== Task statement ==
Set down, word for word, every line of the listing below, starting with the one that contains "(326, 388) = (182, 432): black" and ending with the final line. Include nothing else.

== Source data ==
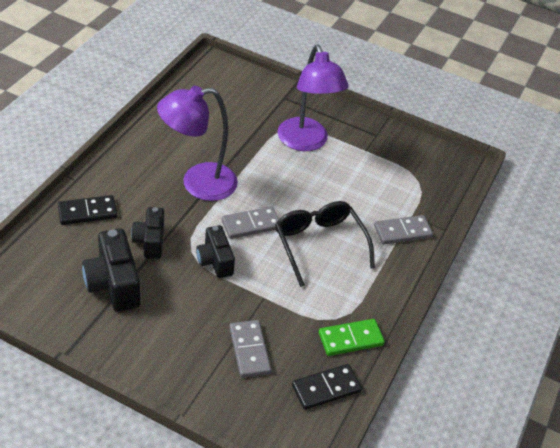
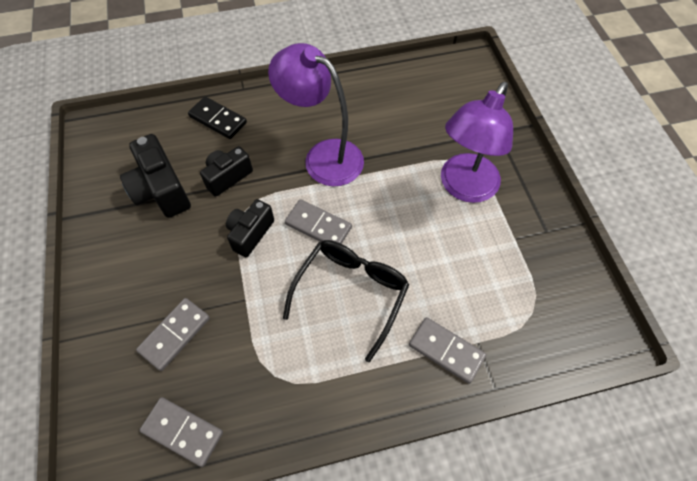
camera: 55 degrees right, 15 degrees up
(113, 284) = (161, 190): black camera -> black camera turned 60 degrees counterclockwise
(326, 388) = (182, 432): black domino -> grey domino
(350, 339) = (261, 408): green domino -> none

== Result ==
(326, 388) = (182, 432): black domino -> grey domino
(350, 339) = (261, 408): green domino -> none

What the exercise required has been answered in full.